▶ [Records excerpted from a collection]
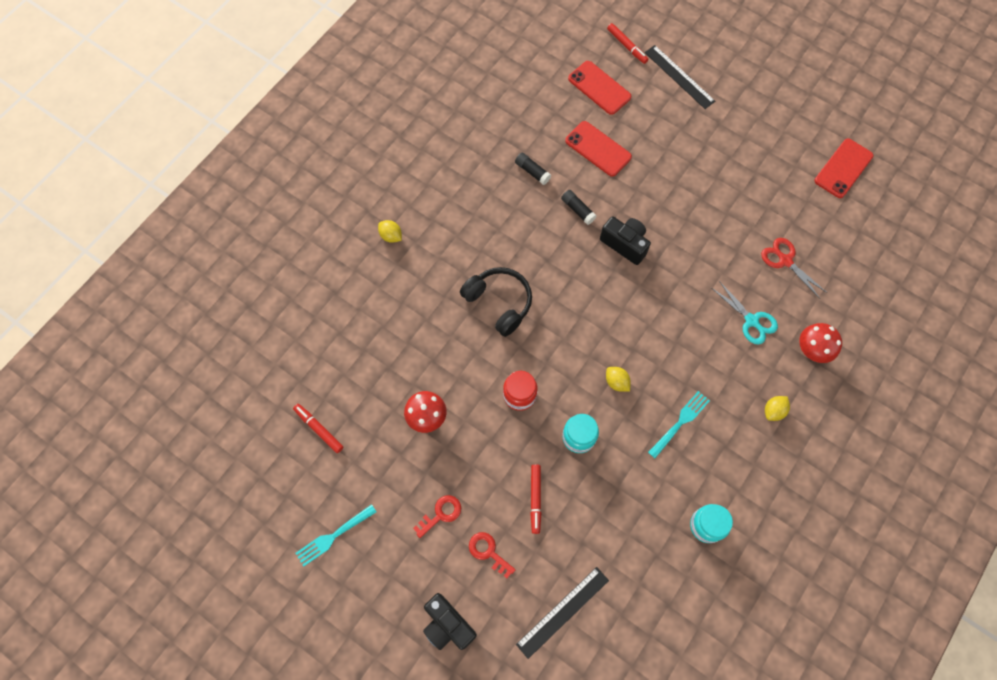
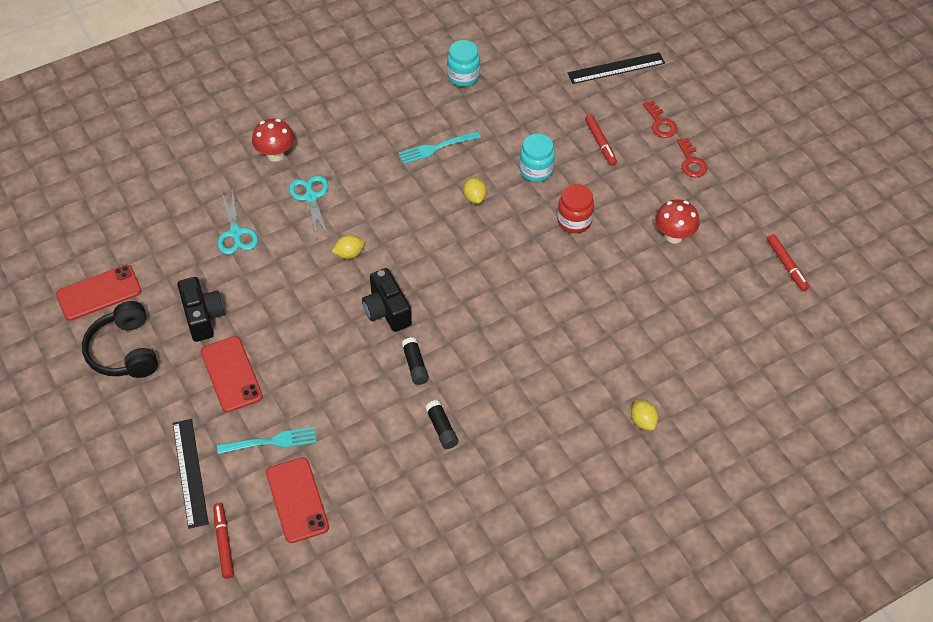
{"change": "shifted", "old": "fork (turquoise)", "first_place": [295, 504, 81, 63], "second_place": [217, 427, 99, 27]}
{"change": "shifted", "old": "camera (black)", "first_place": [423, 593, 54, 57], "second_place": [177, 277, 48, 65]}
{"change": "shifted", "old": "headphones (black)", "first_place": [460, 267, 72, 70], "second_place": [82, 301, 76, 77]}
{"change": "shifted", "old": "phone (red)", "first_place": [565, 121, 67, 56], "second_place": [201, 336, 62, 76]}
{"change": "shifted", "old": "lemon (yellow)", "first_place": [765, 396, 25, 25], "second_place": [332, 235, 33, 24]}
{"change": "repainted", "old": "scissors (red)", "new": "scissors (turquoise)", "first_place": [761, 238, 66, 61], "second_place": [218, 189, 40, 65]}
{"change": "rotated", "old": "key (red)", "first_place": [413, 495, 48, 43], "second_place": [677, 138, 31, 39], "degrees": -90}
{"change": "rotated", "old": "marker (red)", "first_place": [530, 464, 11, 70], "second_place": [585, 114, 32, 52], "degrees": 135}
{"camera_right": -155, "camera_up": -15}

▶ [REQUIREMENT]
What you return must match the records letter for letter, except that the pictures stay out.

▶ [WRITTEN RESPONSE]
{"change": "shifted", "old": "fork (turquoise)", "first_place": [295, 504, 81, 63], "second_place": [217, 427, 99, 27]}
{"change": "shifted", "old": "camera (black)", "first_place": [423, 593, 54, 57], "second_place": [177, 277, 48, 65]}
{"change": "shifted", "old": "headphones (black)", "first_place": [460, 267, 72, 70], "second_place": [82, 301, 76, 77]}
{"change": "shifted", "old": "phone (red)", "first_place": [565, 121, 67, 56], "second_place": [201, 336, 62, 76]}
{"change": "shifted", "old": "lemon (yellow)", "first_place": [765, 396, 25, 25], "second_place": [332, 235, 33, 24]}
{"change": "repainted", "old": "scissors (red)", "new": "scissors (turquoise)", "first_place": [761, 238, 66, 61], "second_place": [218, 189, 40, 65]}
{"change": "rotated", "old": "key (red)", "first_place": [413, 495, 48, 43], "second_place": [677, 138, 31, 39], "degrees": -90}
{"change": "rotated", "old": "marker (red)", "first_place": [530, 464, 11, 70], "second_place": [585, 114, 32, 52], "degrees": 135}
{"camera_right": -155, "camera_up": -15}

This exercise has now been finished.